**DATA FOR THIS EXERCISE:**

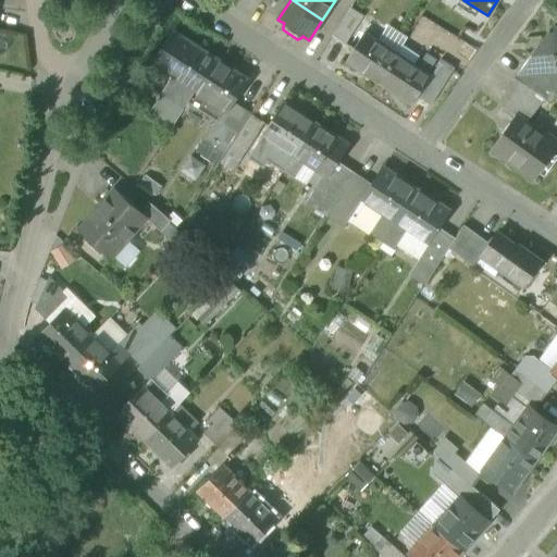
[(332,36),(345,45),(363,16),(350,8),(332,36)]
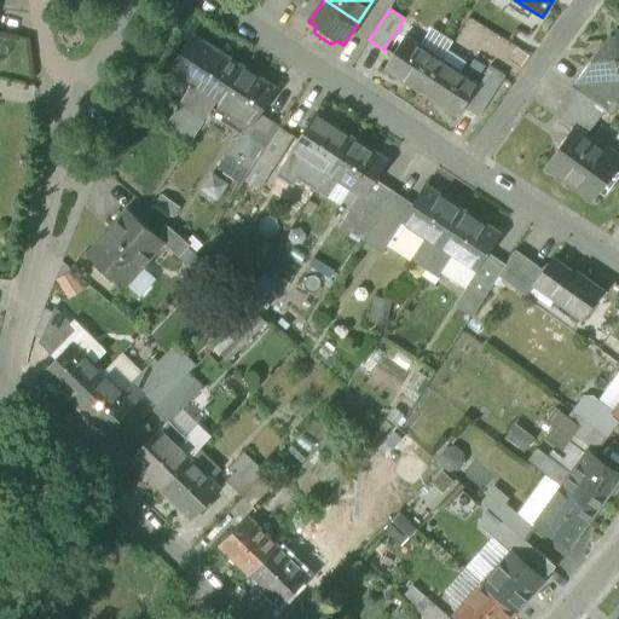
[(168,70),(192,86),(200,91),(217,102),(239,65),(192,35),(168,70)]
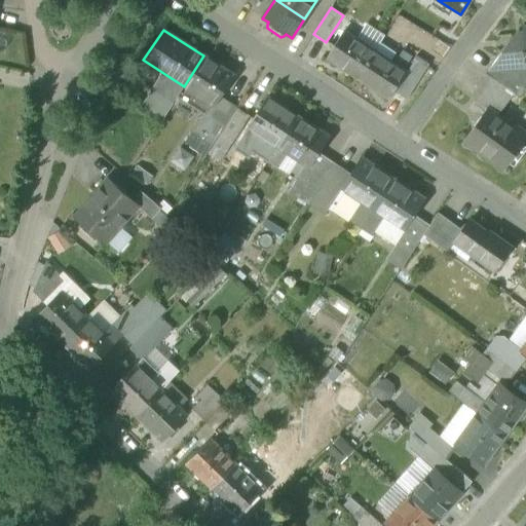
[(326,59),(358,79),(375,52),(343,33),(326,59)]
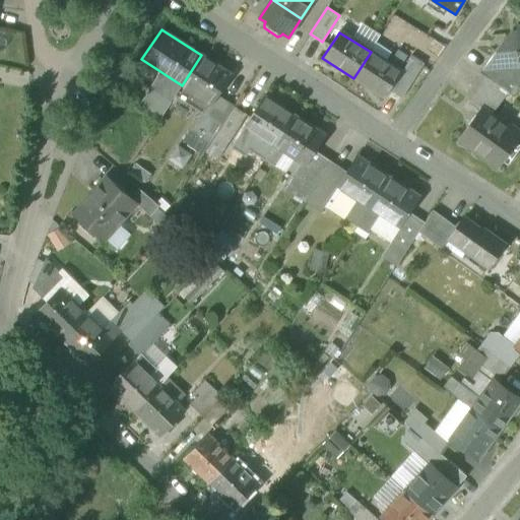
[(401,72),(371,52),(353,78),(384,99),(389,90),(401,72)]
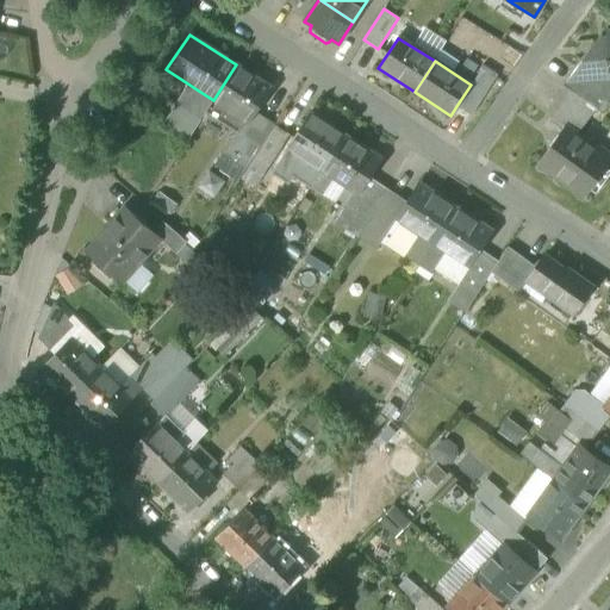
[(236,64),(213,100),(248,123),(249,124),(256,113),(273,88),(236,64)]
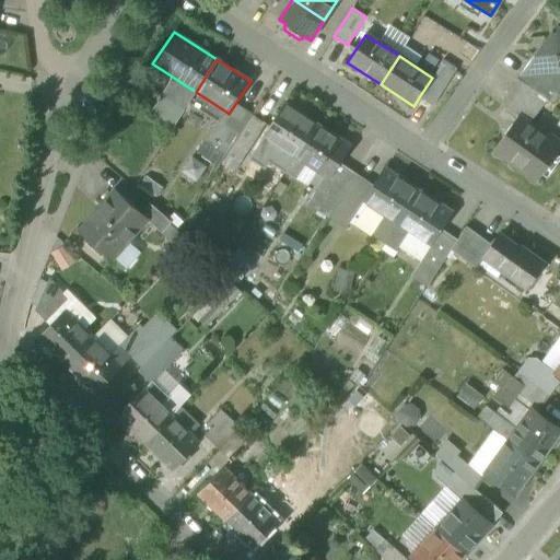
[(419,97),(431,105),(456,67),(444,59),(432,78),(419,97)]
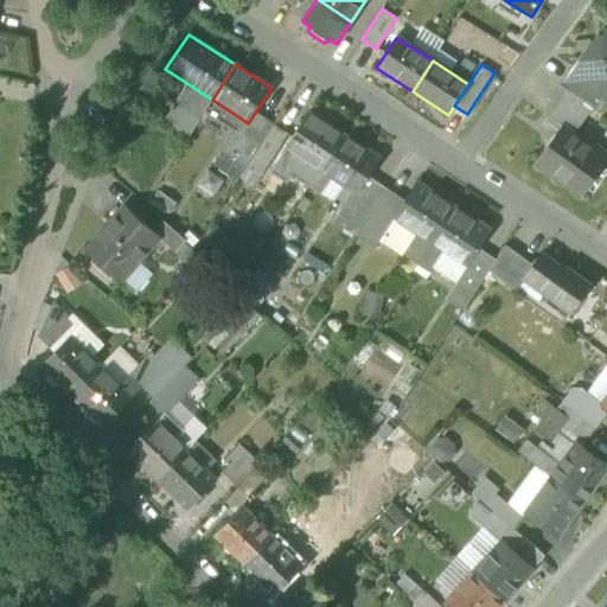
[(564,87),(567,89),(593,107),(599,112),(606,100),(573,75),(564,87)]
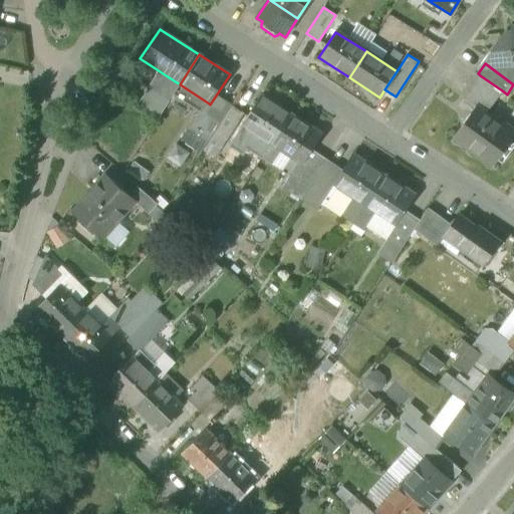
[(149,88),(155,92),(166,75),(160,71),(149,88)]
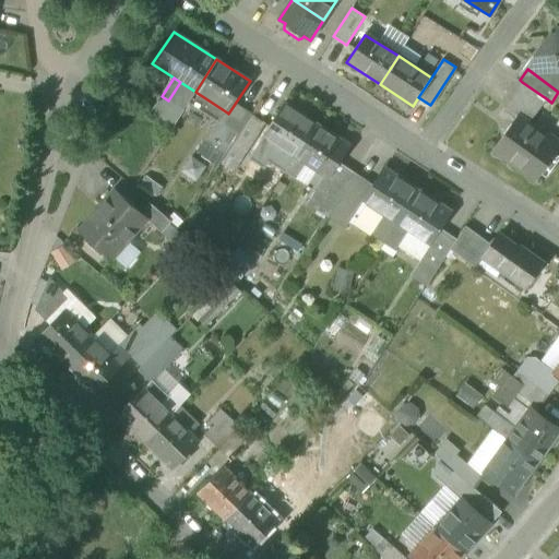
[(195,92),(180,82),(168,100),(168,102),(183,111),(189,103),(195,92)]
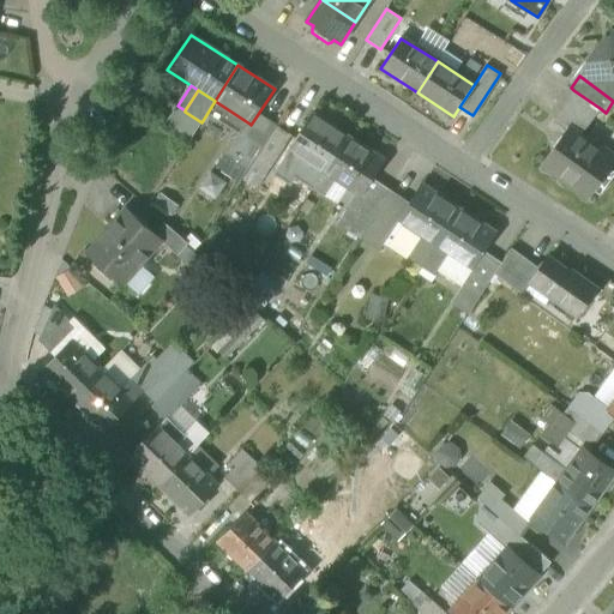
[(579,137),(600,108),(573,90),(552,120),(564,128),(565,127),(579,137)]
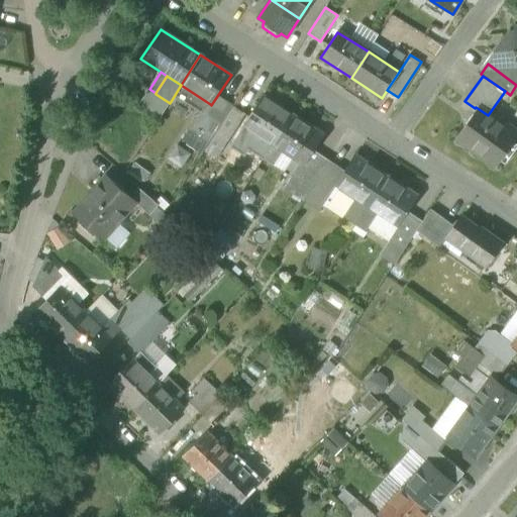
[(206,109),(210,104),(181,85),(175,95),(197,109),(200,105),(206,109)]
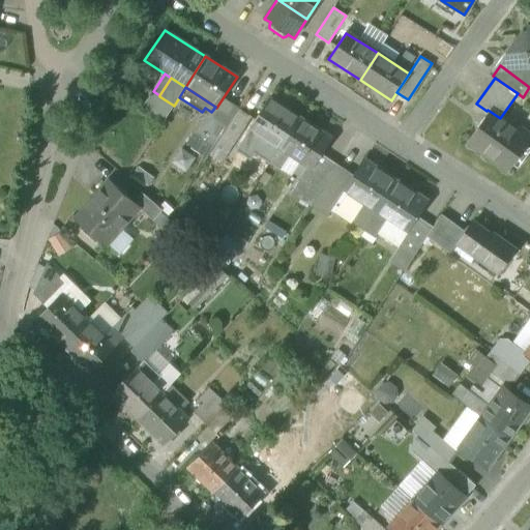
[(143,105),(165,119),(174,106),(159,96),(159,95),(153,91),(143,105)]
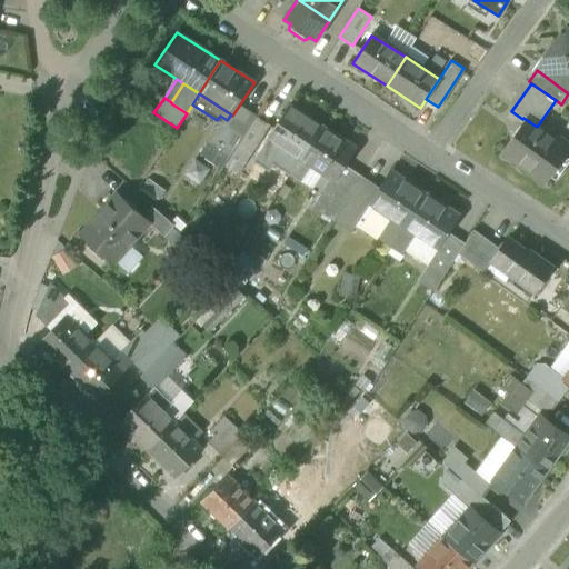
[(268,138),(301,160),(322,127),(289,105),(268,138)]
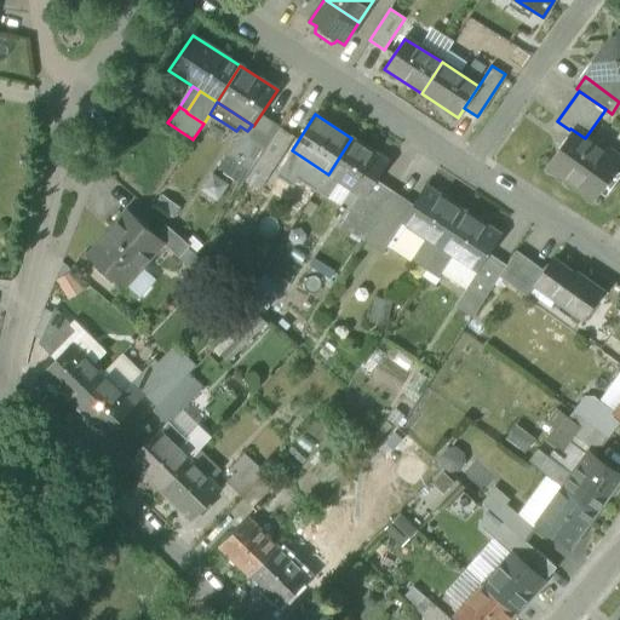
[(236,131),(241,133),(251,139),(265,118),(260,115),(253,126),(252,125),(247,131),(240,126),(236,131)]
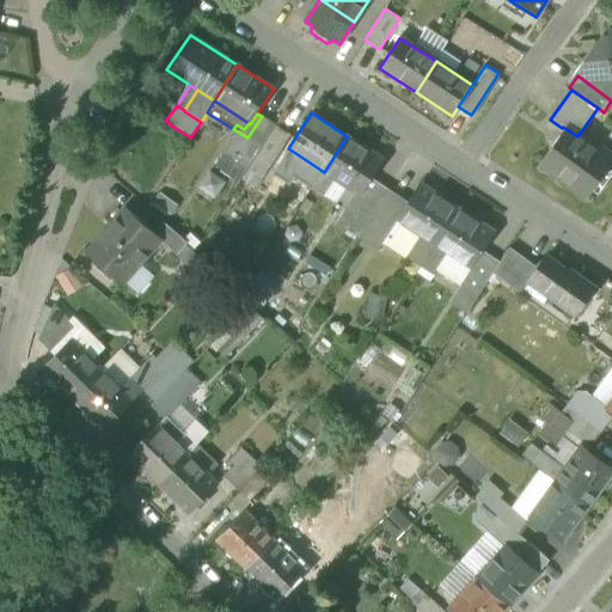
[(276,126),(262,116),(248,138),(238,132),(214,167),(239,183),(243,177),(276,126)]
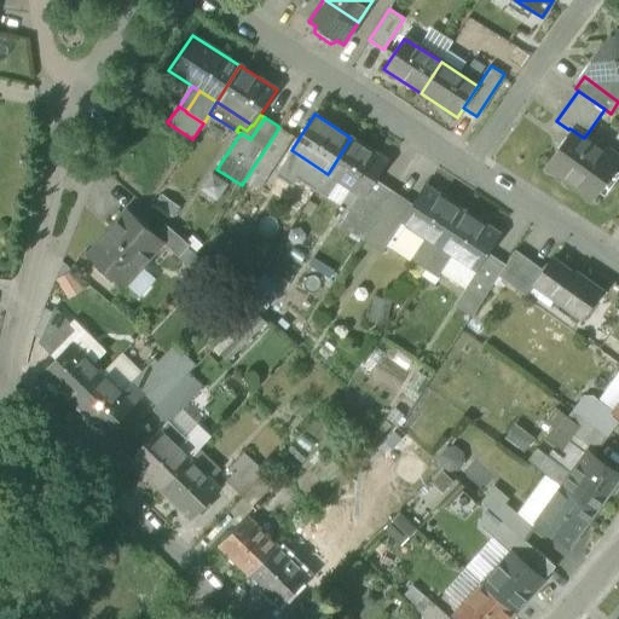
[(294,137),(279,127),(246,179),(260,189),(294,137)]
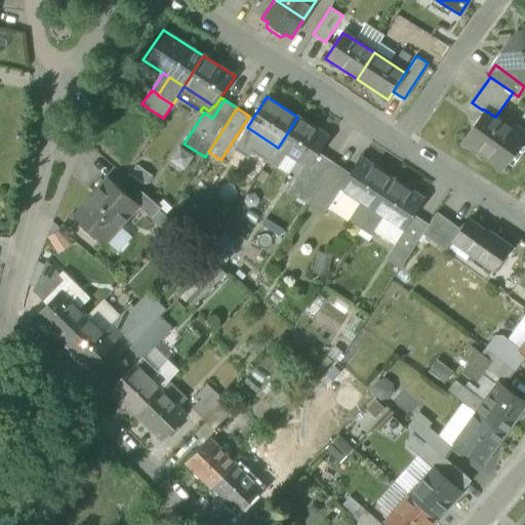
[(460,139),(502,170),(524,139),(524,138),(495,117),(483,109),(482,110),(460,139)]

**ABOUT THIS EXERCISE:** Make an exact copy of every entry above, but keep the pictures out of it.

**SOLUTION FOR THIS TASK:**
[(332,36),(345,45),(363,16),(350,8),(332,36)]
[(168,70),(192,86),(200,91),(217,102),(239,65),(192,35),(168,70)]
[(326,59),(358,79),(375,52),(343,33),(326,59)]
[(401,72),(371,52),(353,78),(384,99),(389,90),(401,72)]
[(236,64),(213,100),(248,123),(249,124),(256,113),(273,88),(236,64)]
[(419,97),(431,105),(456,67),(444,59),(432,78),(419,97)]
[(564,87),(567,89),(593,107),(599,112),(606,100),(573,75),(564,87)]
[(149,88),(155,92),(166,75),(160,71),(149,88)]
[(195,92),(180,82),(168,100),(168,102),(183,111),(189,103),(195,92)]
[(579,137),(600,108),(573,90),(552,120),(564,128),(565,127),(579,137)]
[(206,109),(210,104),(181,85),(175,95),(197,109),(200,105),(206,109)]
[(143,105),(165,119),(174,106),(159,96),(159,95),(153,91),(143,105)]
[(268,138),(301,160),(322,127),(289,105),(268,138)]
[(236,131),(241,133),(251,139),(265,118),(260,115),(253,126),(252,125),(247,131),(240,126),(236,131)]
[(276,126),(262,116),(248,138),(238,132),(214,167),(239,183),(243,177),(276,126)]
[(294,137),(279,127),(246,179),(260,189),(294,137)]
[(460,139),(502,170),(524,139),(524,138),(495,117),(483,109),(482,110),(460,139)]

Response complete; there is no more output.